### Request
After locating the line that contains "kitchen unit: (1806, 1061)" in the data below, set down exactly that line and each one after it through the line that contains "fridge: (1106, 1167)", and nothing more.

### Input data
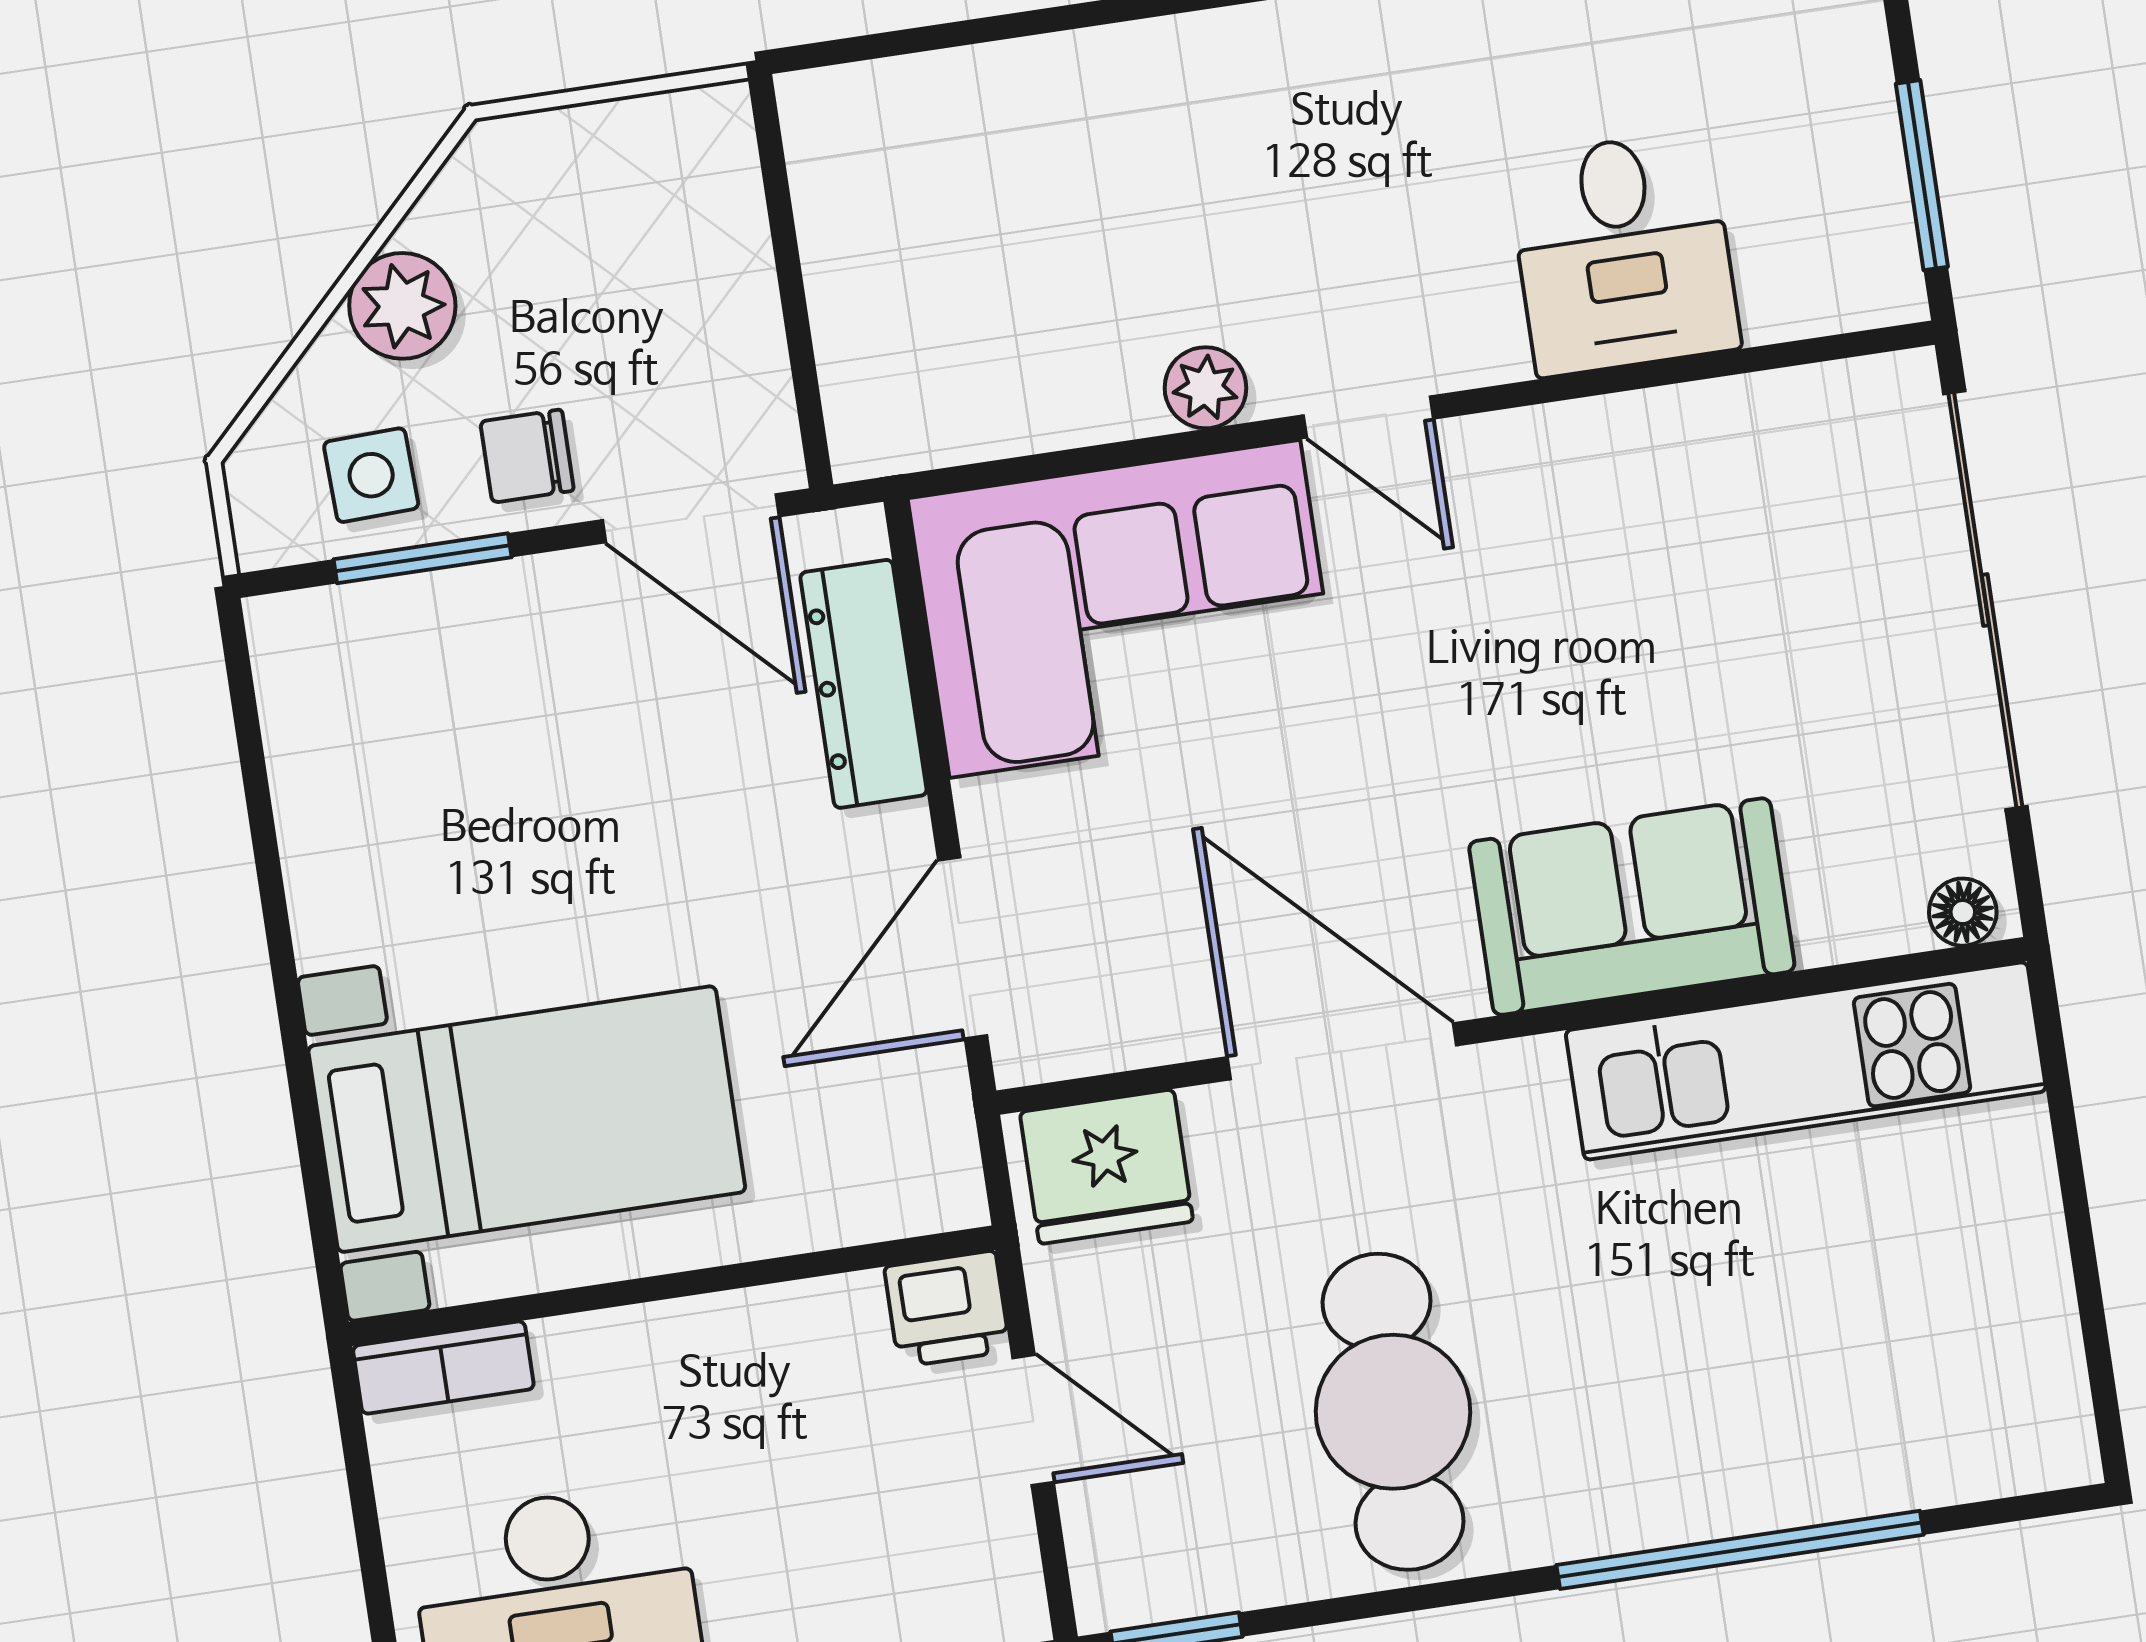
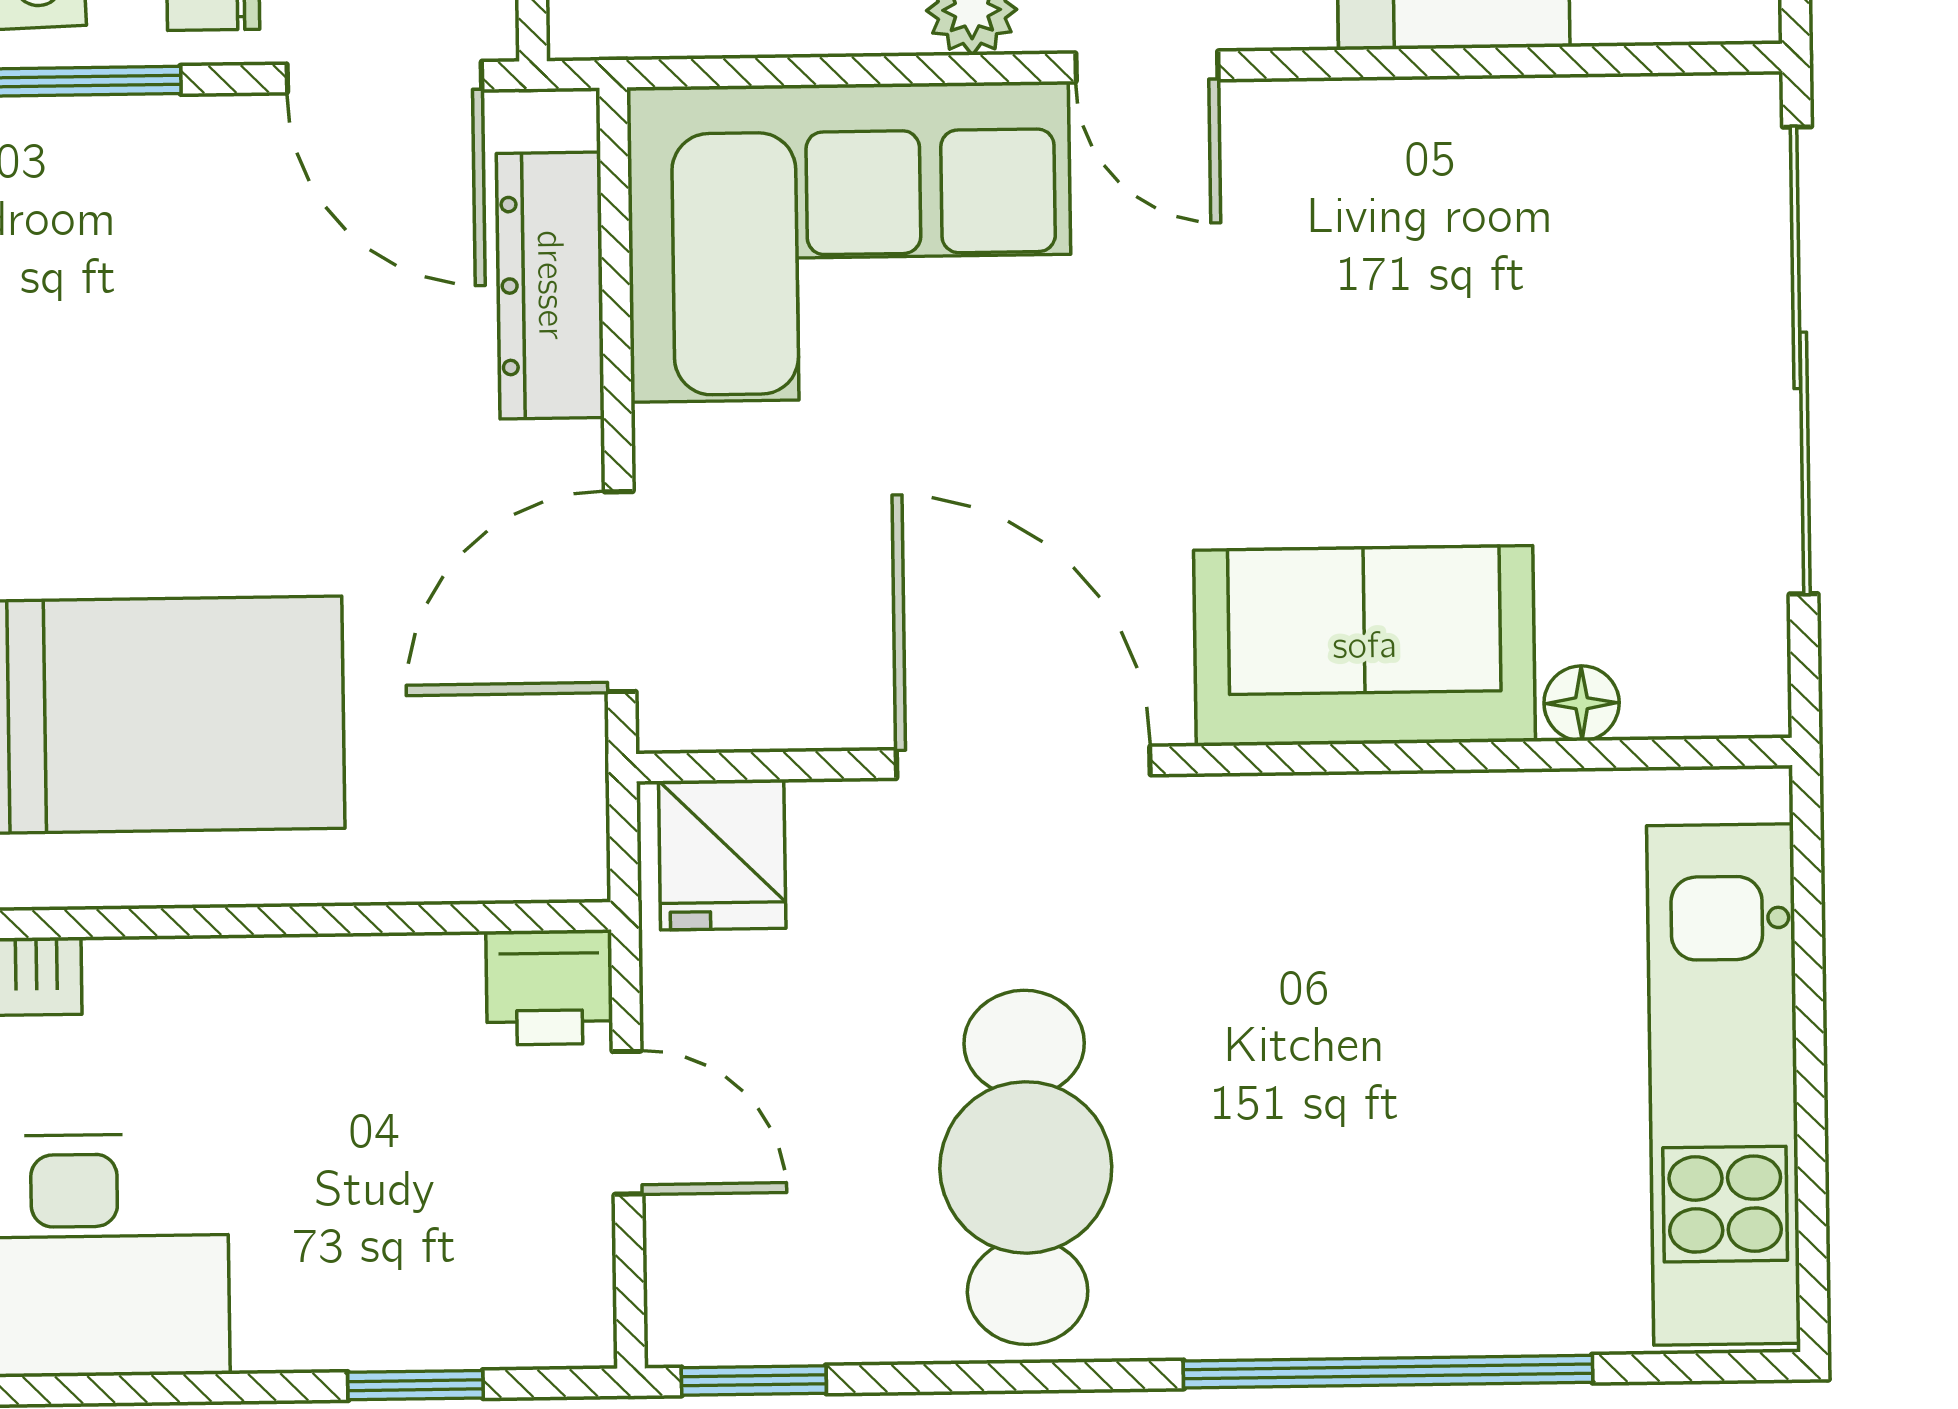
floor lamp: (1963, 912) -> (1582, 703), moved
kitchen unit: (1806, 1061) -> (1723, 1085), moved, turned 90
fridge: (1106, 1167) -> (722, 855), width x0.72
...
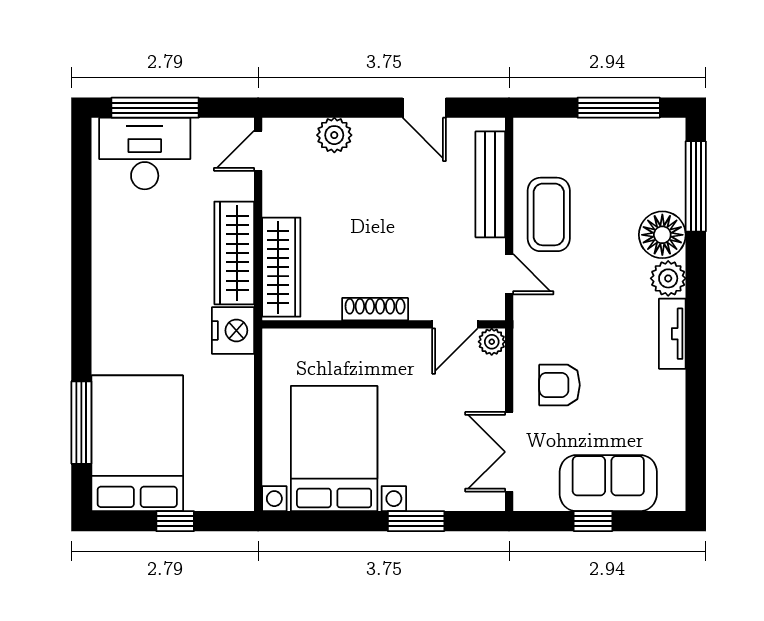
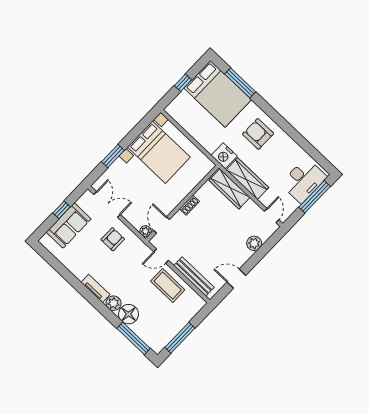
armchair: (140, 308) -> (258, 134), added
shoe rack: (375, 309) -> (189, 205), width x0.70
...
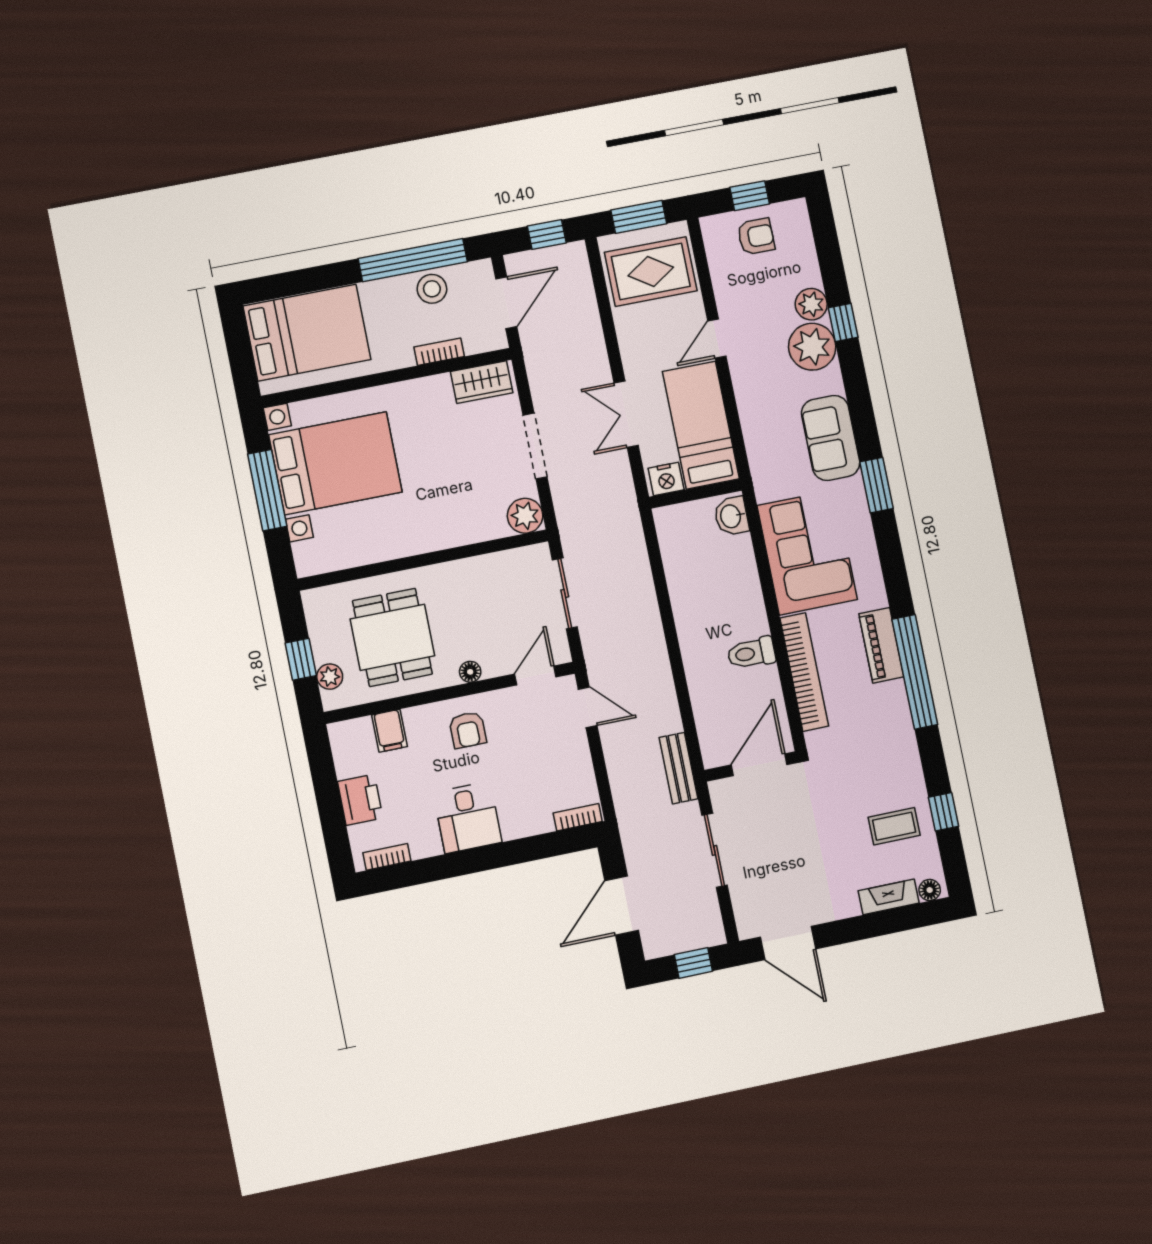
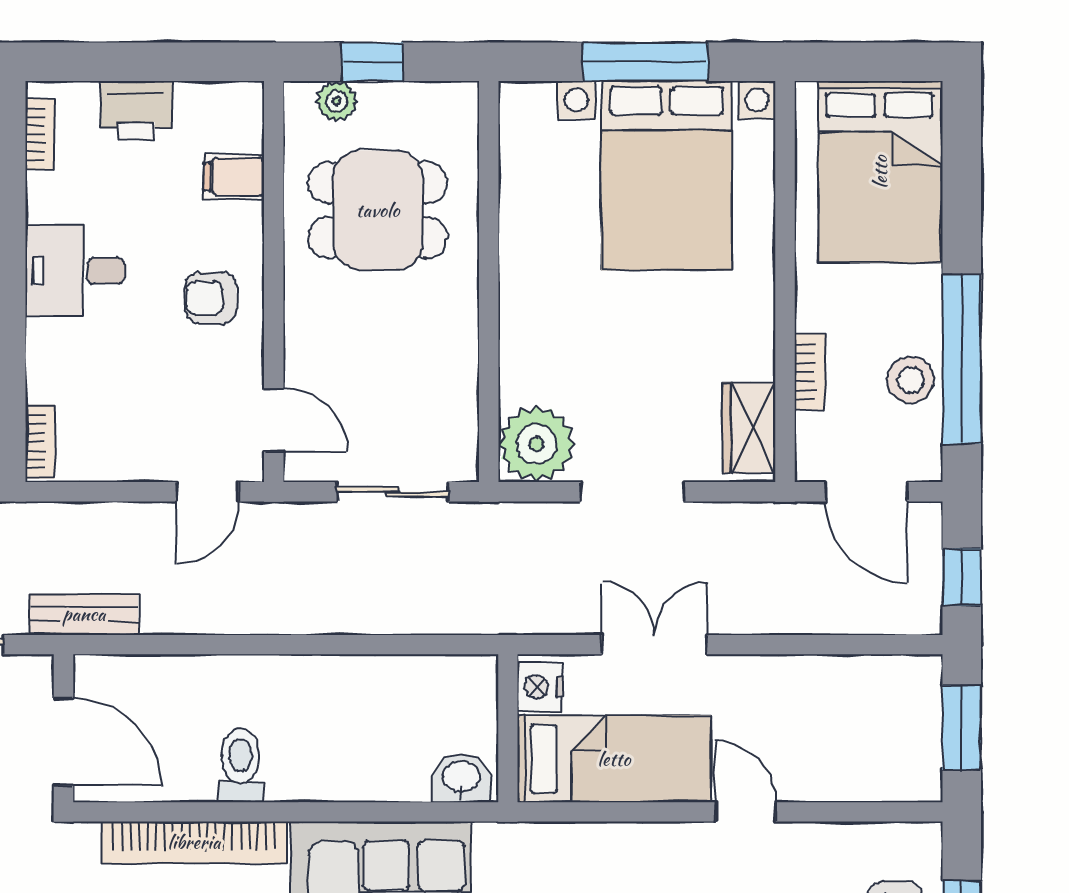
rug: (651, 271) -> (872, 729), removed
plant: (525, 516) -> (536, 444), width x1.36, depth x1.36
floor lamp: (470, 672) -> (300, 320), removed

### Answer to this task
kitchen unit: (1806, 1061) -> (1723, 1085), moved, turned 90
fridge: (1106, 1167) -> (722, 855), width x0.72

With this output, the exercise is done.